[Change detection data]
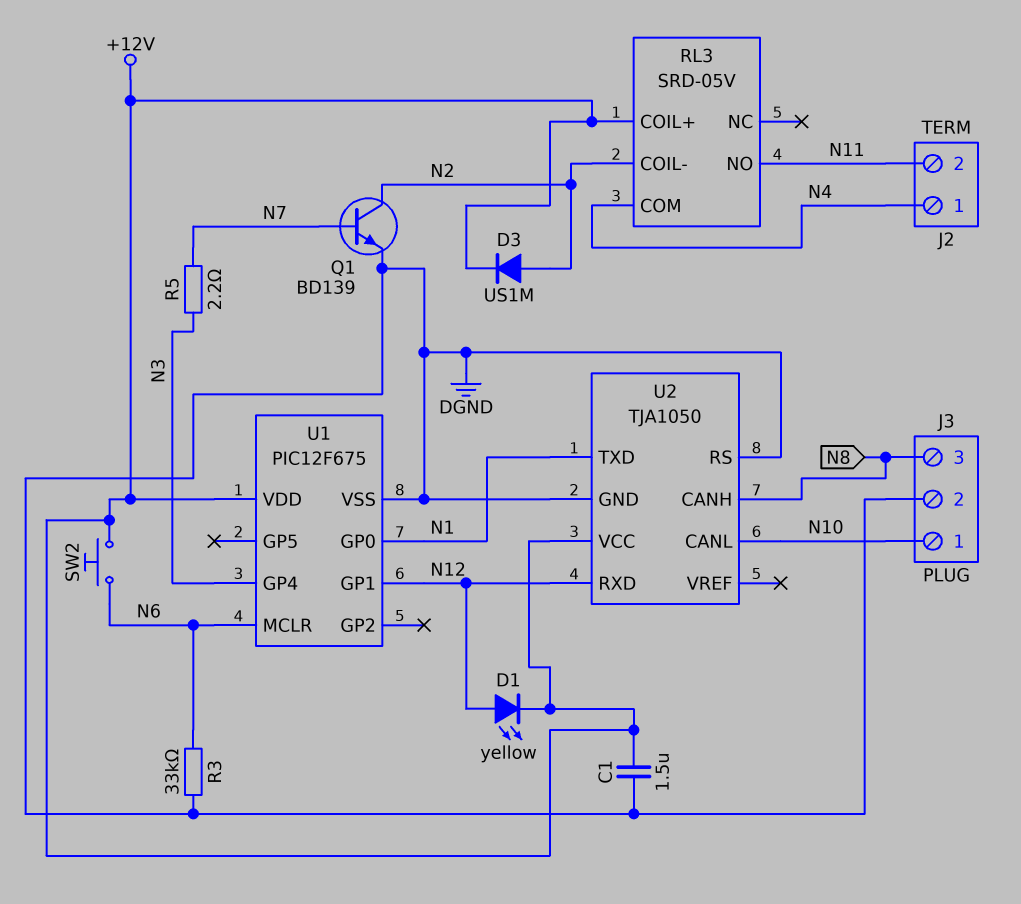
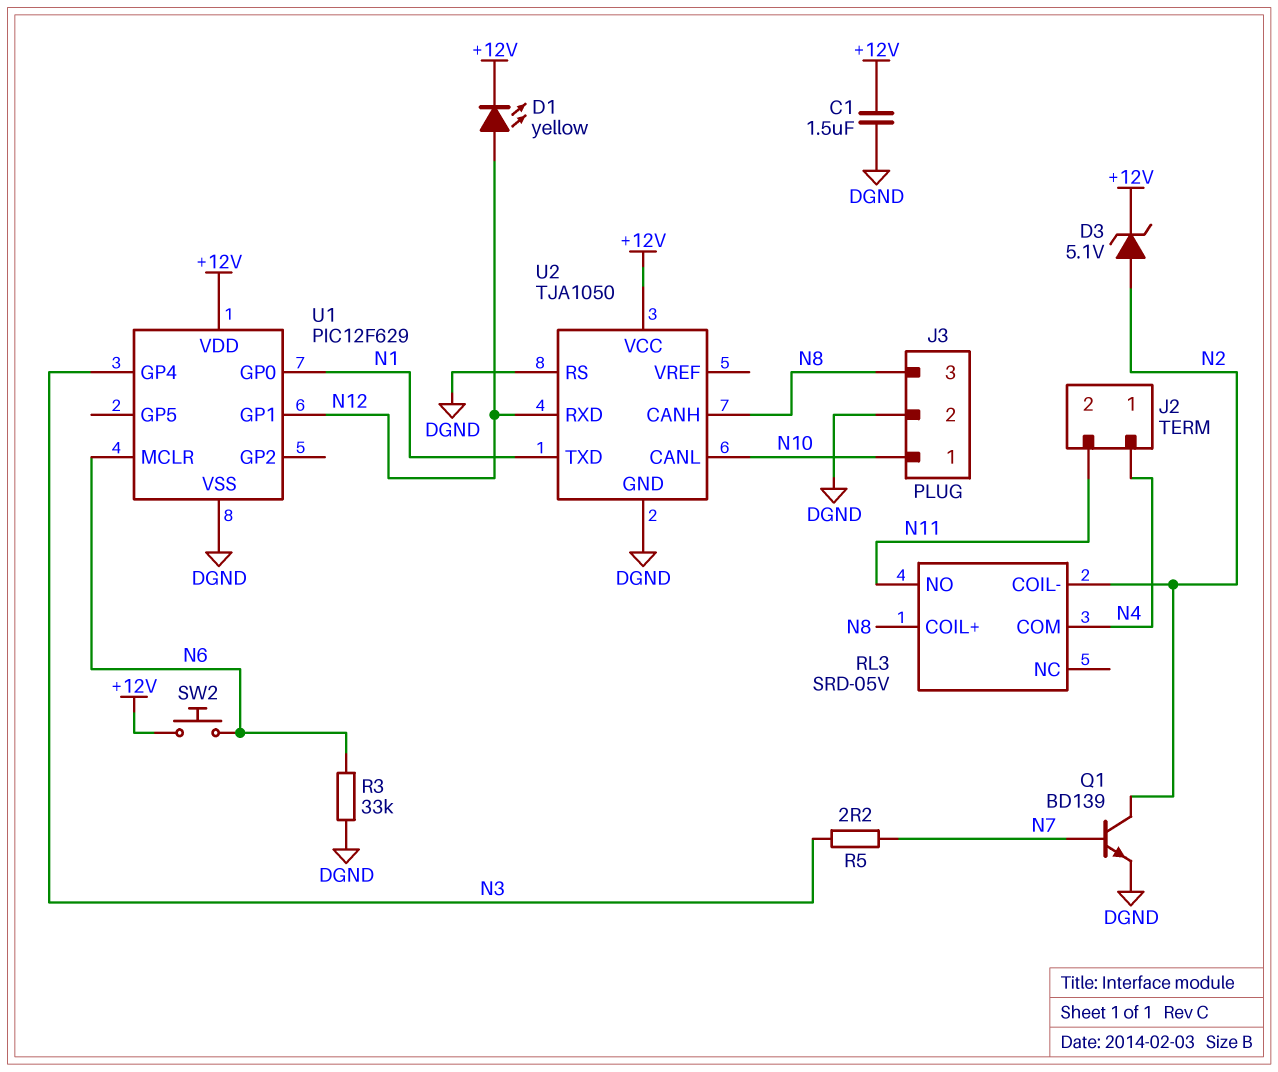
D3: diode US1M (A N2, K +12V) -> zener 5.1V (A N2, K +12V)
RL3 pin COIL+: +12V -> N8
U1: PIC12F675 -> PIC12F629

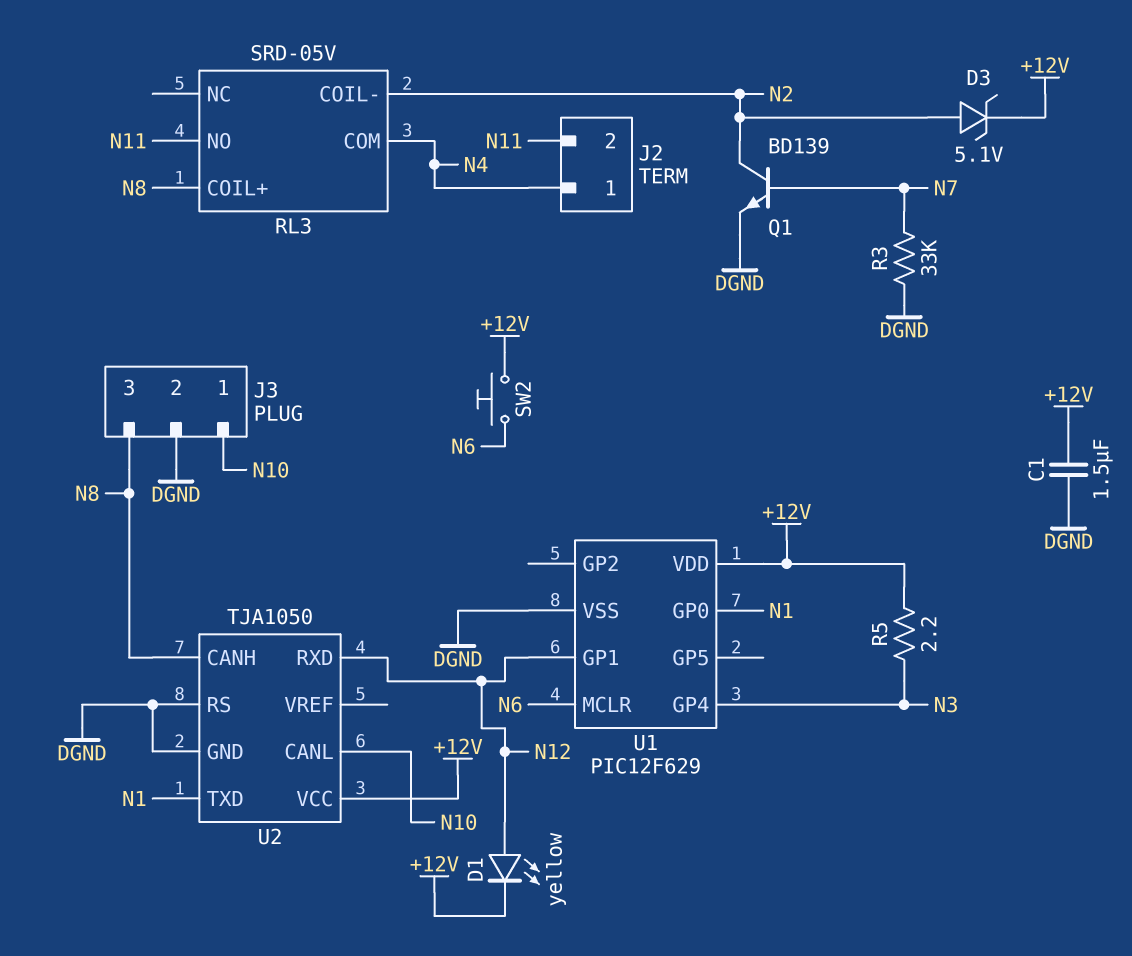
R3: 33k (DGND, N6) -> 33k (DGND, N7)
R5: 2.2 (N3, N7) -> 2.2 (+12V, N3)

▶ EXERCISE DETAILS:
Reproduce the records above word for word, without the images.

▶ YOUR RESPONSE:
D3: diode US1M (A N2, K +12V) -> zener 5.1V (A N2, K +12V)
RL3 pin COIL+: +12V -> N8
U1: PIC12F675 -> PIC12F629

R3: 33k (DGND, N6) -> 33k (DGND, N7)
R5: 2.2 (N3, N7) -> 2.2 (+12V, N3)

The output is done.